**Instructions to follow**
Please return the records below exactly as they stand.

Segment Start: Recorded data

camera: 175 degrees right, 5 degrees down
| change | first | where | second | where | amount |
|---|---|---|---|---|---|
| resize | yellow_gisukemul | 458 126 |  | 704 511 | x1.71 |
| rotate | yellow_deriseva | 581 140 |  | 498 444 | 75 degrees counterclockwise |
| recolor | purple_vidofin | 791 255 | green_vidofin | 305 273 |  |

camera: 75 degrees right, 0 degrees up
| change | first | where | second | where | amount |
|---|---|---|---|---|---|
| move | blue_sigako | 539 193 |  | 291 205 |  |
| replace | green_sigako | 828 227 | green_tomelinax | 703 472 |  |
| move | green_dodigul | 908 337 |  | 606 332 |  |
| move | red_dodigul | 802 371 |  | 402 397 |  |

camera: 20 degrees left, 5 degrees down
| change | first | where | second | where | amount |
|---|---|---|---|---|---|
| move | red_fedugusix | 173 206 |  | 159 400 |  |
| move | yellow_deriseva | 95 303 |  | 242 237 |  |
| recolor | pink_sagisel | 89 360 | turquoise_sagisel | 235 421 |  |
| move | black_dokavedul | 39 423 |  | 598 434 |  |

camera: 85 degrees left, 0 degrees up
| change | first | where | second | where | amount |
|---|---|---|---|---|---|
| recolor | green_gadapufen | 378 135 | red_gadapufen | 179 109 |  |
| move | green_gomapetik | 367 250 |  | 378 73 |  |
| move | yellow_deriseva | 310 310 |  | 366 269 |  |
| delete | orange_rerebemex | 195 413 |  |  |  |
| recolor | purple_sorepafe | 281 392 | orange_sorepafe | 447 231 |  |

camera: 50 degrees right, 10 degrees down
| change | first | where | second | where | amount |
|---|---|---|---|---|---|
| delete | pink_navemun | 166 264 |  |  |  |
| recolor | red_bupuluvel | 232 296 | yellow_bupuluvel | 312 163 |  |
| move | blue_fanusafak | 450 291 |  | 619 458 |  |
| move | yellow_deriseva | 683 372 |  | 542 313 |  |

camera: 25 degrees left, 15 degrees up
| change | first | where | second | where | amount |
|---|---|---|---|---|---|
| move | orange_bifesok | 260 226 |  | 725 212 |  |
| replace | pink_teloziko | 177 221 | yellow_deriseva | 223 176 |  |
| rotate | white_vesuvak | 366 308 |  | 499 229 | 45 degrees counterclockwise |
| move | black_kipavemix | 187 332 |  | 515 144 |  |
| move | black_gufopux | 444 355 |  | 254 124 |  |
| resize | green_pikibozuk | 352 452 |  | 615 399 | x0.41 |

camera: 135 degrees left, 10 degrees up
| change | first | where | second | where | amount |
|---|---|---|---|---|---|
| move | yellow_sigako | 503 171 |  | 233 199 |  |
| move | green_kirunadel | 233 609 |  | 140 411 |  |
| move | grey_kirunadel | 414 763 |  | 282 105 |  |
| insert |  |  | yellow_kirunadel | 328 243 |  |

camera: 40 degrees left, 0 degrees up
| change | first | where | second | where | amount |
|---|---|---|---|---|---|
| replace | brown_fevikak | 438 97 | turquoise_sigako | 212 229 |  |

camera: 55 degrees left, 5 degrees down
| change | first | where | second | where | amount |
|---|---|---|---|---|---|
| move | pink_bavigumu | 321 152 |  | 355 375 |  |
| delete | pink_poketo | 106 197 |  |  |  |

Segment End: Recorded data

**Solution below**
camera: 175 degrees right, 5 degrees down
| change | first | where | second | where | amount |
|---|---|---|---|---|---|
| resize | yellow_gisukemul | 458 126 |  | 704 511 | x1.71 |
| rotate | yellow_deriseva | 581 140 |  | 498 444 | 75 degrees counterclockwise |
| recolor | purple_vidofin | 791 255 | green_vidofin | 305 273 |  |

camera: 75 degrees right, 0 degrees up
| change | first | where | second | where | amount |
|---|---|---|---|---|---|
| move | blue_sigako | 539 193 |  | 291 205 |  |
| replace | green_sigako | 828 227 | green_tomelinax | 703 472 |  |
| move | green_dodigul | 908 337 |  | 606 332 |  |
| move | red_dodigul | 802 371 |  | 402 397 |  |

camera: 20 degrees left, 5 degrees down
| change | first | where | second | where | amount |
|---|---|---|---|---|---|
| move | red_fedugusix | 173 206 |  | 159 400 |  |
| move | yellow_deriseva | 95 303 |  | 242 237 |  |
| recolor | pink_sagisel | 89 360 | turquoise_sagisel | 235 421 |  |
| move | black_dokavedul | 39 423 |  | 598 434 |  |

camera: 85 degrees left, 0 degrees up
| change | first | where | second | where | amount |
|---|---|---|---|---|---|
| recolor | green_gadapufen | 378 135 | red_gadapufen | 179 109 |  |
| move | green_gomapetik | 367 250 |  | 378 73 |  |
| move | yellow_deriseva | 310 310 |  | 366 269 |  |
| delete | orange_rerebemex | 195 413 |  |  |  |
| recolor | purple_sorepafe | 281 392 | orange_sorepafe | 447 231 |  |

camera: 50 degrees right, 10 degrees down
| change | first | where | second | where | amount |
|---|---|---|---|---|---|
| delete | pink_navemun | 166 264 |  |  |  |
| recolor | red_bupuluvel | 232 296 | yellow_bupuluvel | 312 163 |  |
| move | blue_fanusafak | 450 291 |  | 619 458 |  |
| move | yellow_deriseva | 683 372 |  | 542 313 |  |

camera: 25 degrees left, 15 degrees up
| change | first | where | second | where | amount |
|---|---|---|---|---|---|
| move | orange_bifesok | 260 226 |  | 725 212 |  |
| replace | pink_teloziko | 177 221 | yellow_deriseva | 223 176 |  |
| rotate | white_vesuvak | 366 308 |  | 499 229 | 45 degrees counterclockwise |
| move | black_kipavemix | 187 332 |  | 515 144 |  |
| move | black_gufopux | 444 355 |  | 254 124 |  |
| resize | green_pikibozuk | 352 452 |  | 615 399 | x0.41 |

camera: 135 degrees left, 10 degrees up
| change | first | where | second | where | amount |
|---|---|---|---|---|---|
| move | yellow_sigako | 503 171 |  | 233 199 |  |
| move | green_kirunadel | 233 609 |  | 140 411 |  |
| move | grey_kirunadel | 414 763 |  | 282 105 |  |
| insert |  |  | yellow_kirunadel | 328 243 |  |

camera: 40 degrees left, 0 degrees up
| change | first | where | second | where | amount |
|---|---|---|---|---|---|
| replace | brown_fevikak | 438 97 | turquoise_sigako | 212 229 |  |

camera: 55 degrees left, 5 degrees down
| change | first | where | second | where | amount |
|---|---|---|---|---|---|
| move | pink_bavigumu | 321 152 |  | 355 375 |  |
| delete | pink_poketo | 106 197 |  |  |  |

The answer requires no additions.